- **WHAT IS NEEDED**: When the line with "POT103: 500k (3V3, GND, wiper" appears below, start repeating lines exactly, and keep going through the line with "R108: 3.9k (3V3, GND) -> 3.9k (3V3, SIG)"; add nothing outside that span.

- **Saved data entries**:
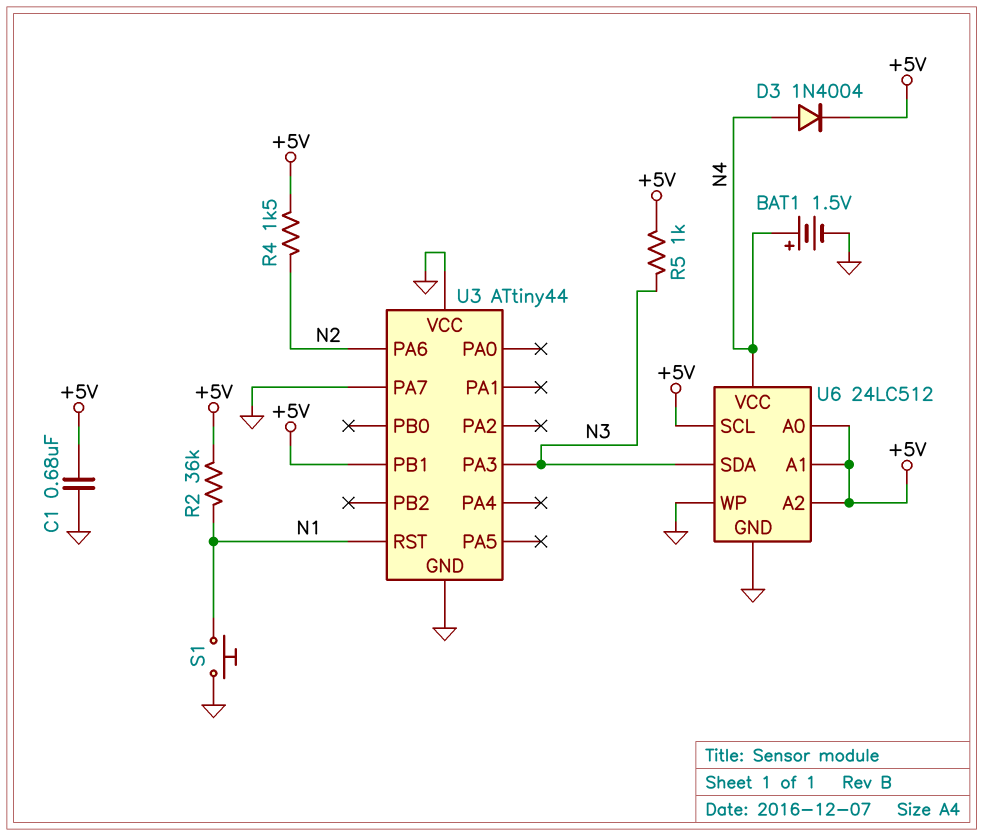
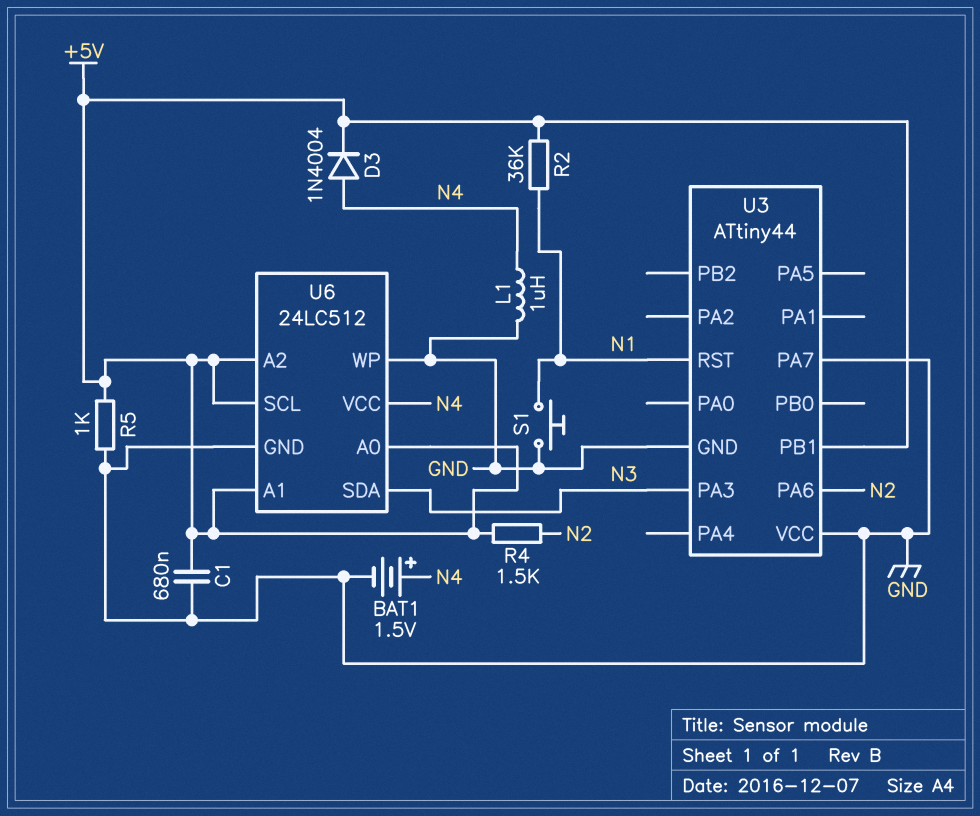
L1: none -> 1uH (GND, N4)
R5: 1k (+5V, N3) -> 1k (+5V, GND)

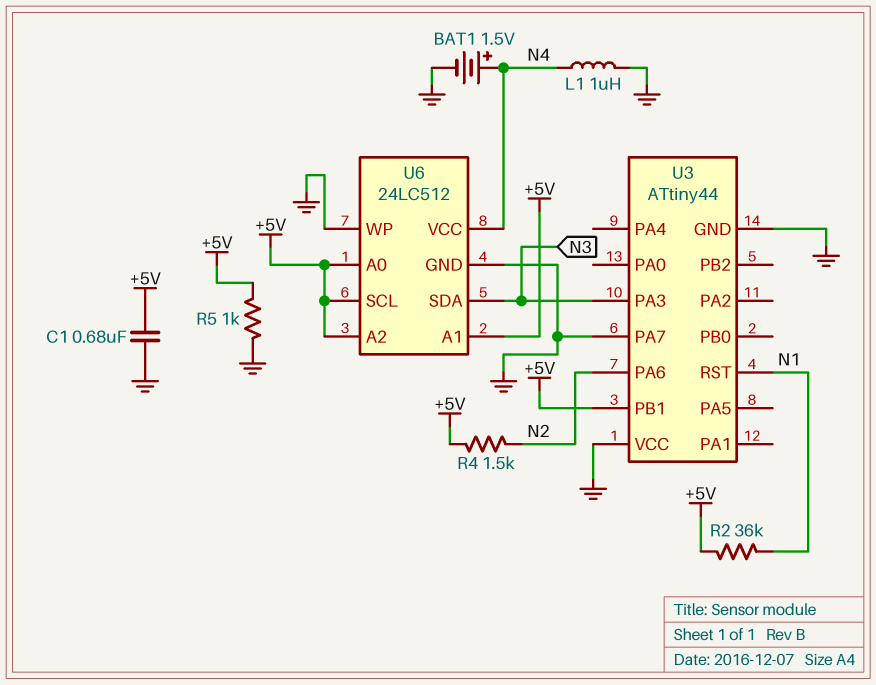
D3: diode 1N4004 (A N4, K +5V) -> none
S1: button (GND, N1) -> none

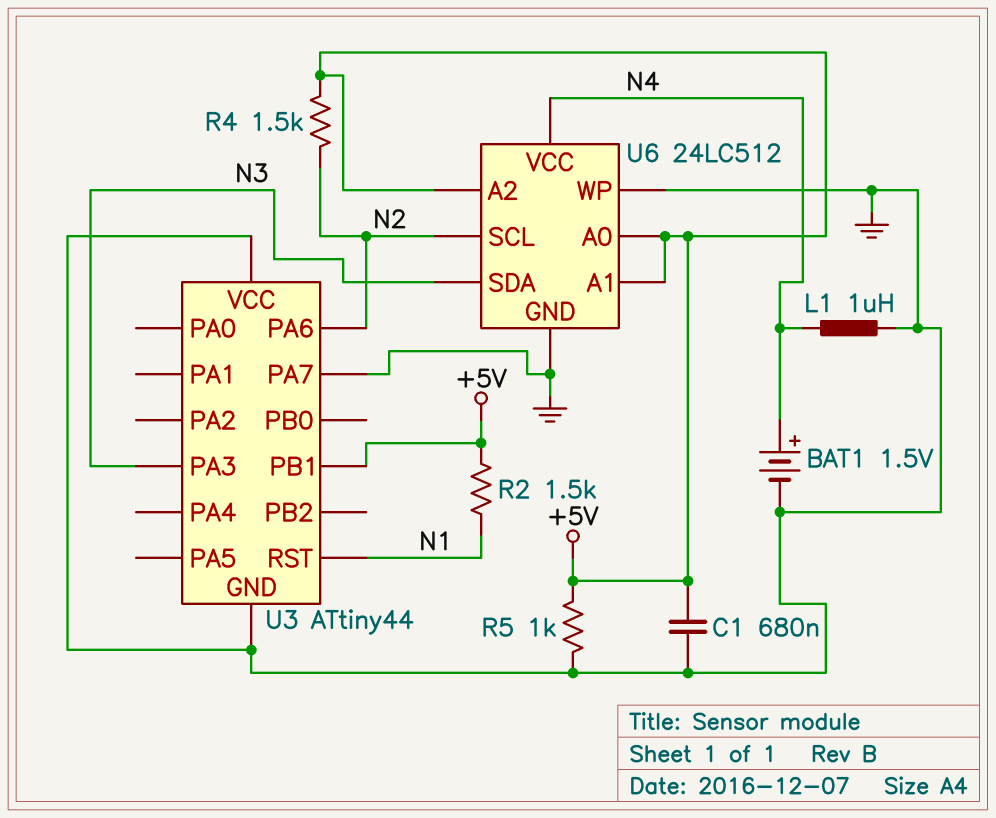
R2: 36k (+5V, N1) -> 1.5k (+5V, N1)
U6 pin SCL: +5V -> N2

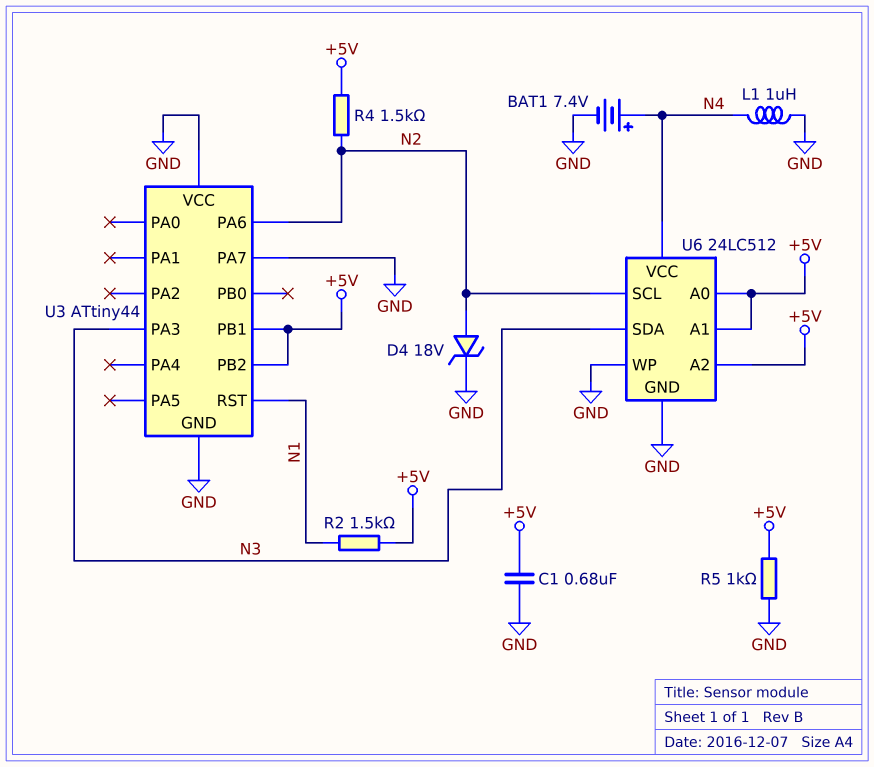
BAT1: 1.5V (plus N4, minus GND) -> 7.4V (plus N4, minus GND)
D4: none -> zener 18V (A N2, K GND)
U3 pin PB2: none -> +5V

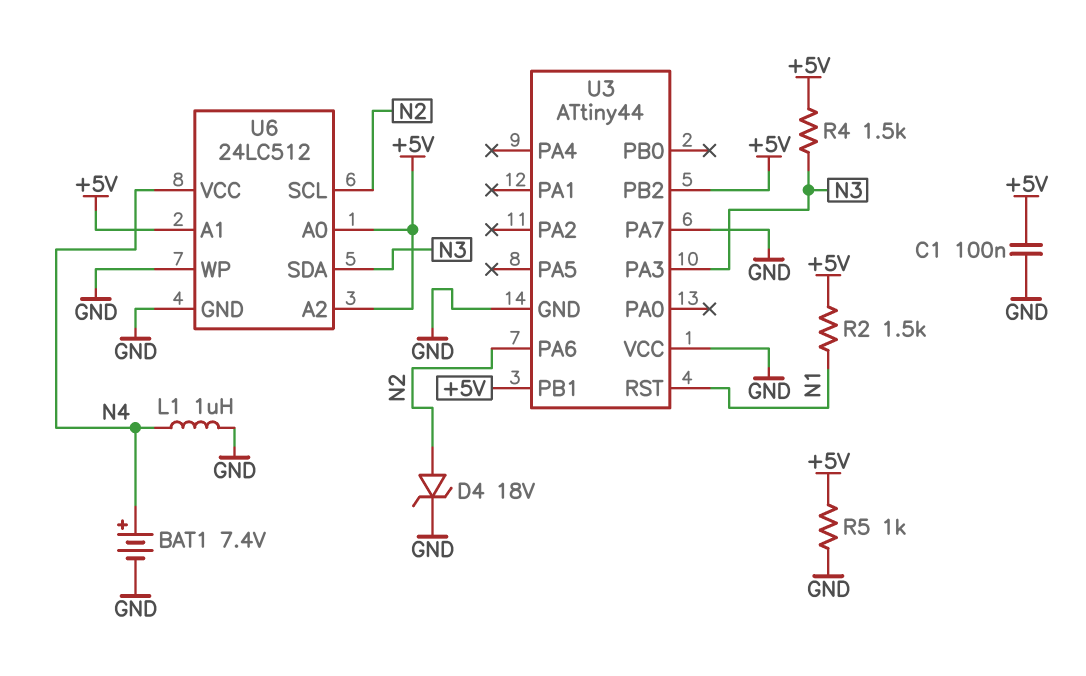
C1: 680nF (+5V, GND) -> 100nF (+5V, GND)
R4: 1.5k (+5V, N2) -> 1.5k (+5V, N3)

---

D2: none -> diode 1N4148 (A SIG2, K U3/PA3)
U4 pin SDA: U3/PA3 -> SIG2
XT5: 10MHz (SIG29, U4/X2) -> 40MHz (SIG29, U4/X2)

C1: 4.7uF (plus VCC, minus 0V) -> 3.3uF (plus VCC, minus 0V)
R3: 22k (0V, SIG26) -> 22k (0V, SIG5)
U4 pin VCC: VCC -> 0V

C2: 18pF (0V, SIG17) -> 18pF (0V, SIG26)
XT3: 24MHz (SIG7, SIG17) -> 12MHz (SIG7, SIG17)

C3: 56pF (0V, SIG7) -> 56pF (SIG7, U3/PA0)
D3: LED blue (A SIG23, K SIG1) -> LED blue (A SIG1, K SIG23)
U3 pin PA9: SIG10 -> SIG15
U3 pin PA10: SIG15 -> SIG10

--

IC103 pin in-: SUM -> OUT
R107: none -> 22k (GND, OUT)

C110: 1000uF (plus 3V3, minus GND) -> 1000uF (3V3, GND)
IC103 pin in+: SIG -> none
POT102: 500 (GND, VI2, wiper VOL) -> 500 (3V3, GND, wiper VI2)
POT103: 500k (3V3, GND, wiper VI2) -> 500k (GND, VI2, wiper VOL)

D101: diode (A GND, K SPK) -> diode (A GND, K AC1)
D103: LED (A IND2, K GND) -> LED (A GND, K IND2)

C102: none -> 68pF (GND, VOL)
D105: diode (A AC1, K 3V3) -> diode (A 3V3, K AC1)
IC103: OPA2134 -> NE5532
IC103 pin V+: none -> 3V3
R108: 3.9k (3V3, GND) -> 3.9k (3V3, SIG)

- **RESULT**:
POT103: 500k (3V3, GND, wiper VI2) -> 500k (GND, VI2, wiper VOL)

D101: diode (A GND, K SPK) -> diode (A GND, K AC1)
D103: LED (A IND2, K GND) -> LED (A GND, K IND2)

C102: none -> 68pF (GND, VOL)
D105: diode (A AC1, K 3V3) -> diode (A 3V3, K AC1)
IC103: OPA2134 -> NE5532
IC103 pin V+: none -> 3V3
R108: 3.9k (3V3, GND) -> 3.9k (3V3, SIG)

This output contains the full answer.